• [The task]: An exact copy of every entry is needed, without the pictures.

(Stored dataset items)
Content starts

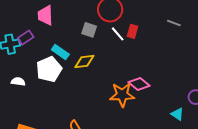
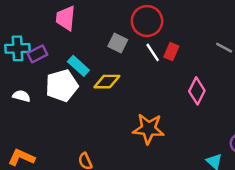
purple rectangle: (26, 38) -> (37, 54), moved
pink diamond: (139, 84) -> (197, 91), moved, turned 70

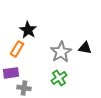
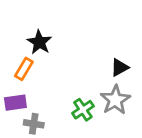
black triangle: (85, 48) -> (120, 68), turned -40
gray star: (61, 52) -> (115, 100), moved

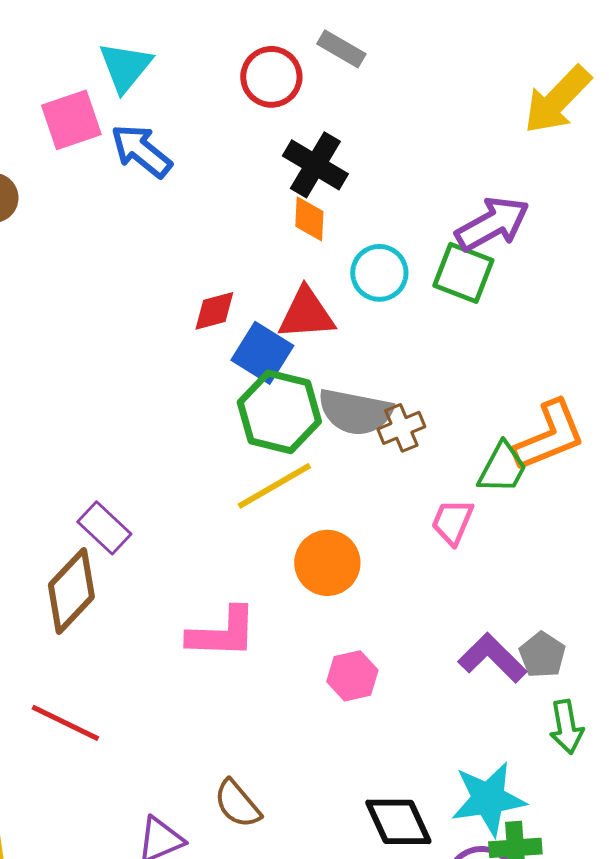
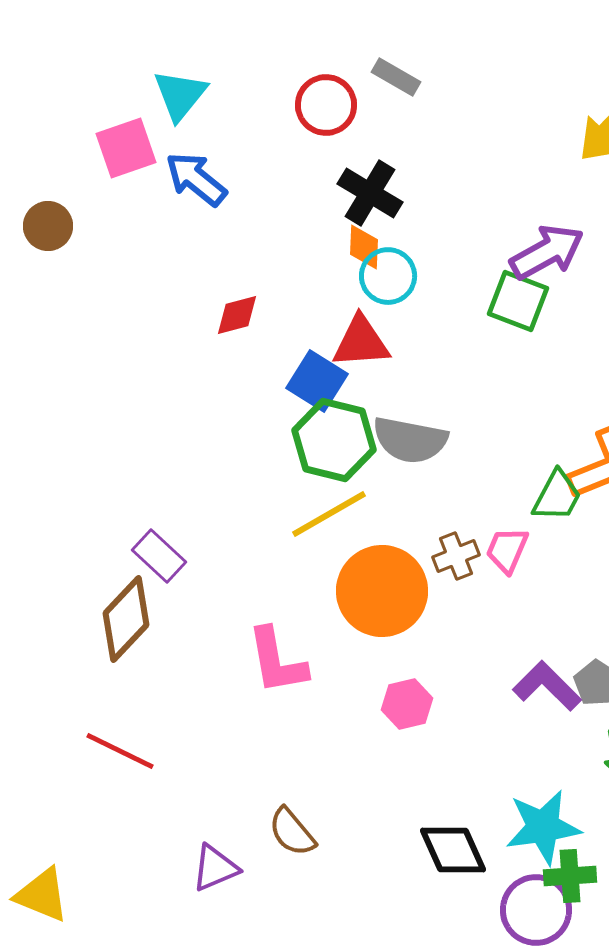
cyan circle: (379, 273) -> (388, 276), moved
red diamond: (214, 311) -> (237, 315), moved
brown cross: (401, 428) -> (456, 556), moved
orange circle: (327, 563) -> (382, 591), size x1.4
pink L-shape: (222, 633) -> (277, 661), turned 78

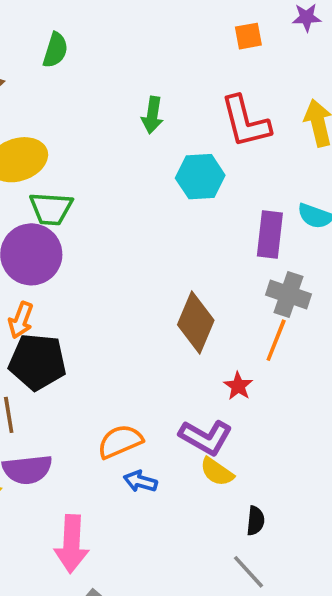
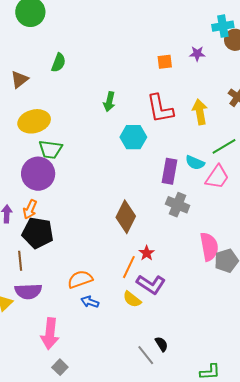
orange line: (276, 340) -> (129, 267), moved
purple L-shape: (206, 437) -> (151, 284), moved
black semicircle: (255, 521) -> (161, 344), moved, turned -42

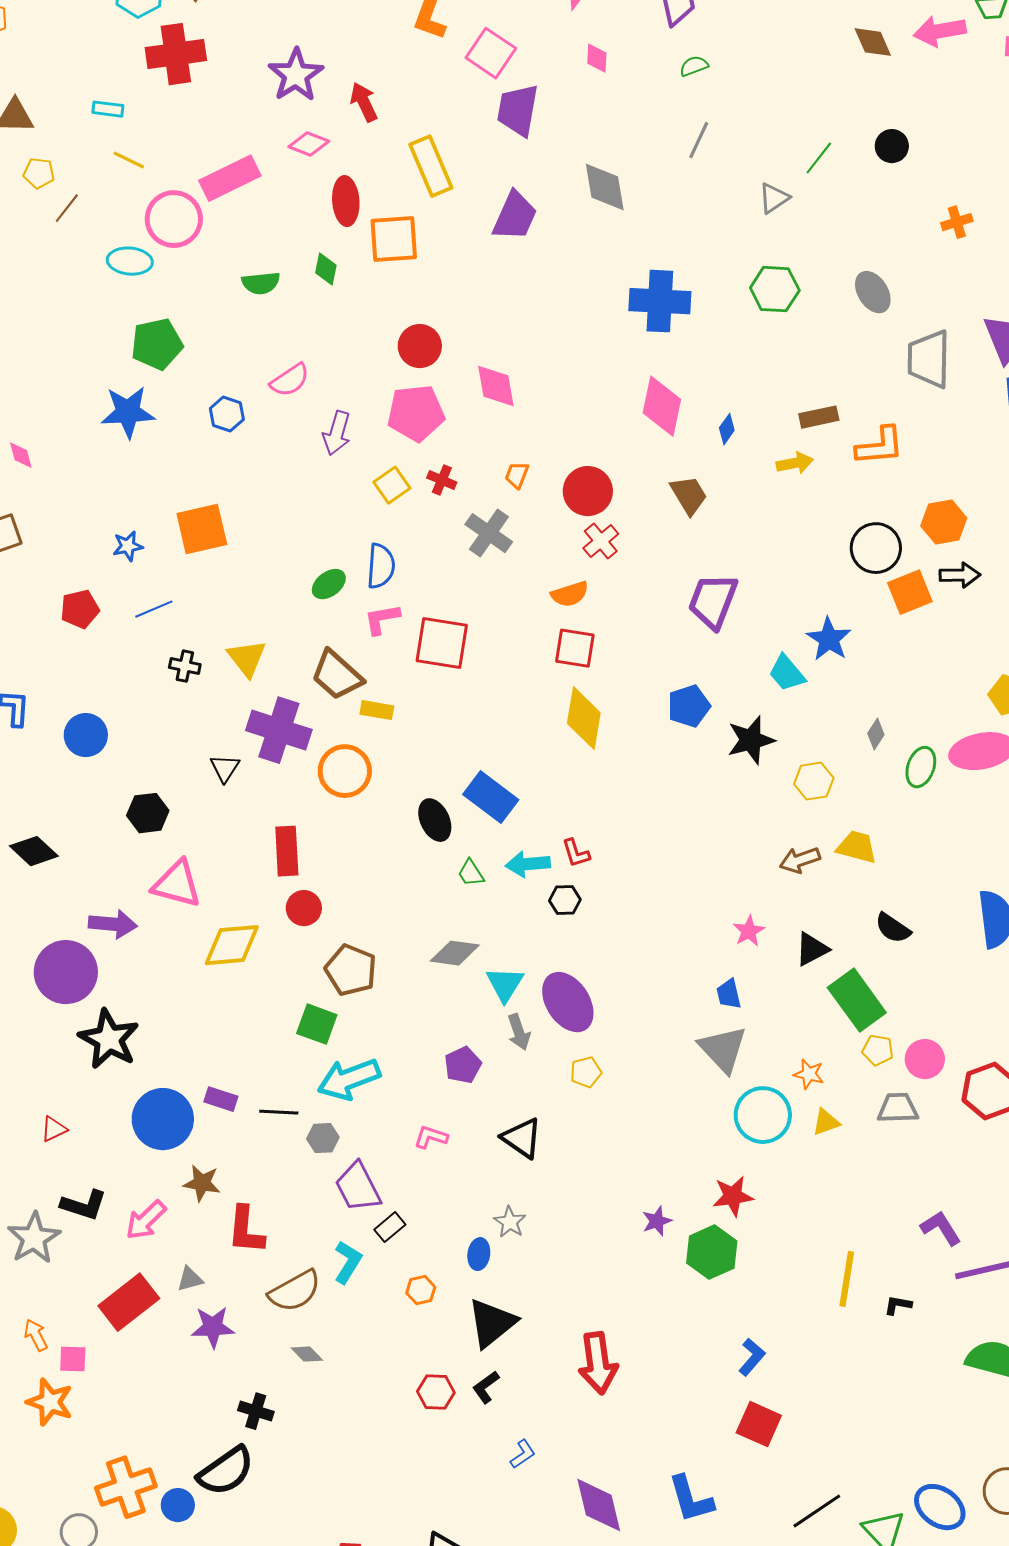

Content ends

• [Answer for the task]:
purple rectangle: (26, 38) -> (37, 54), moved
pink diamond: (139, 84) -> (197, 91), moved, turned 70

black triangle: (85, 48) -> (120, 68), turned -40
gray star: (61, 52) -> (115, 100), moved

cyan circle: (379, 273) -> (388, 276), moved
red diamond: (214, 311) -> (237, 315), moved
brown cross: (401, 428) -> (456, 556), moved
orange circle: (327, 563) -> (382, 591), size x1.4
pink L-shape: (222, 633) -> (277, 661), turned 78

orange line: (276, 340) -> (129, 267), moved
purple L-shape: (206, 437) -> (151, 284), moved
black semicircle: (255, 521) -> (161, 344), moved, turned -42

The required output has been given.